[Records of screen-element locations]
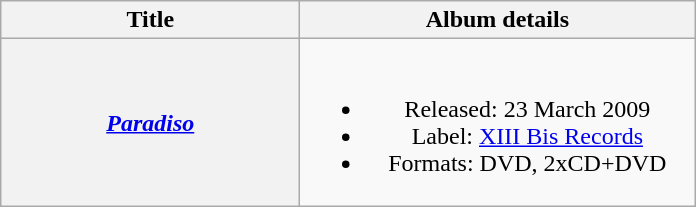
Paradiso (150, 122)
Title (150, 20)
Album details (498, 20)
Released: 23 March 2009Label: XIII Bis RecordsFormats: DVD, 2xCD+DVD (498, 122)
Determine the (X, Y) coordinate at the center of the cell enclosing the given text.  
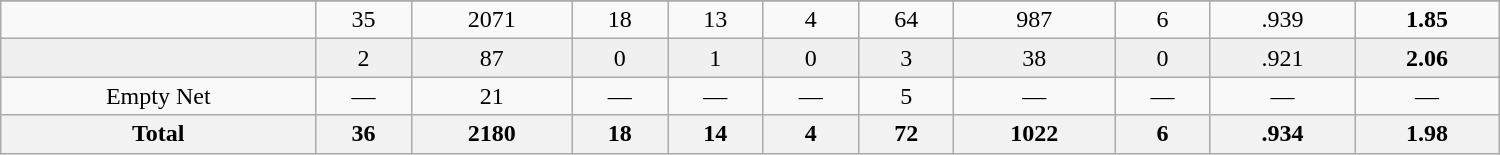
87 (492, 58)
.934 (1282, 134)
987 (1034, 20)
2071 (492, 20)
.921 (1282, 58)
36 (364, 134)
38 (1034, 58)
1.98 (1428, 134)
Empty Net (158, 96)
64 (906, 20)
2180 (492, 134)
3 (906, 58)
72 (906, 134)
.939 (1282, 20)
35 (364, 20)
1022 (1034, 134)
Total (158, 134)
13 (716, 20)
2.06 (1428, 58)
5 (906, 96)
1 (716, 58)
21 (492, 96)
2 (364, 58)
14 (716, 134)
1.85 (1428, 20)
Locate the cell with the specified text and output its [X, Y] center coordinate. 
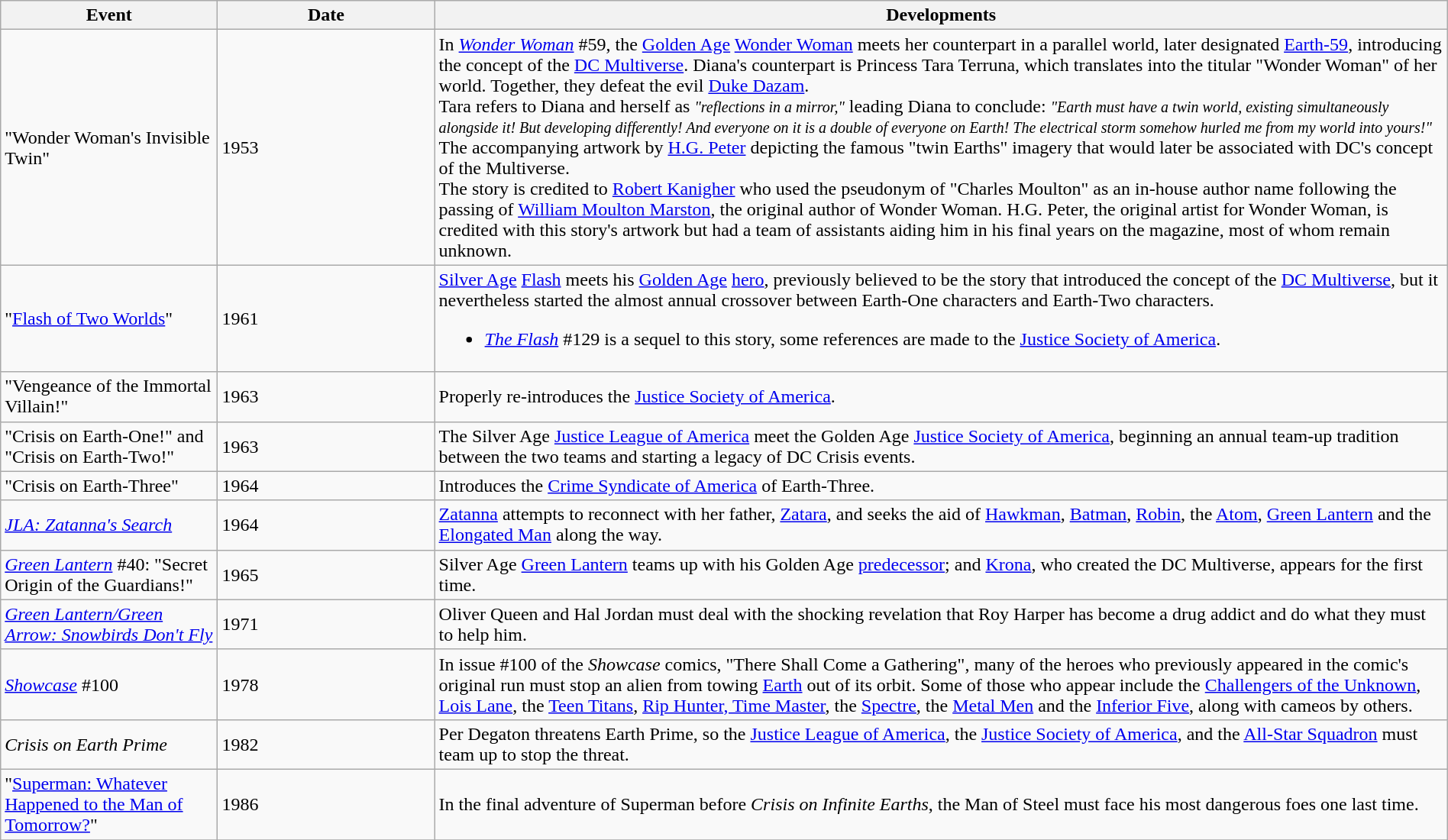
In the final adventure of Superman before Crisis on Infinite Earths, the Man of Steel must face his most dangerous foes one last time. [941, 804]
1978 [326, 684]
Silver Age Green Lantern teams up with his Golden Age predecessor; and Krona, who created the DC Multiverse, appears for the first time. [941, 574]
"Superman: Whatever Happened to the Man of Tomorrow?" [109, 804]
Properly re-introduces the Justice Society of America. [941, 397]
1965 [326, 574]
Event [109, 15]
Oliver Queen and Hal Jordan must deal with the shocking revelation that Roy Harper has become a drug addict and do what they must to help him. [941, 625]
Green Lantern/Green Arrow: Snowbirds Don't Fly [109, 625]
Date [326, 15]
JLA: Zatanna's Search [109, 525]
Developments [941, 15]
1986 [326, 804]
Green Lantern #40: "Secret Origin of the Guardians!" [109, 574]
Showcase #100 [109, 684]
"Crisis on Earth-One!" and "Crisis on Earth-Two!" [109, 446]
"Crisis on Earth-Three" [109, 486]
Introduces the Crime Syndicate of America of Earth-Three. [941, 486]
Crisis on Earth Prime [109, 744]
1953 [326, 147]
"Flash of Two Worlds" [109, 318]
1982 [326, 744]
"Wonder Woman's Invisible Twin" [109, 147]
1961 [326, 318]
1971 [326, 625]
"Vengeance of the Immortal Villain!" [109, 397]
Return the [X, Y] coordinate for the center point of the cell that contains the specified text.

STATED PROBLEM: Arrange the part of the records that runs from their start through the line containing "Determine the (X, Y)", both ends included, as a Markdown table with the columns Row and Line, giving each line its own numbered row and skipping blank lines. Leave the pictures out of the table.

REPLY:
| Row | Line |
|---|---|
| 1 | Paradiso (150, 122) |
| 2 | Title (150, 20) |
| 3 | Album details (498, 20) |
| 4 | Released: 23 March 2009Label: XIII Bis RecordsFormats: DVD, 2xCD+DVD (498, 122) |
| 5 | Determine the (X, Y) coordinate at the center of the cell enclosing the given text.   |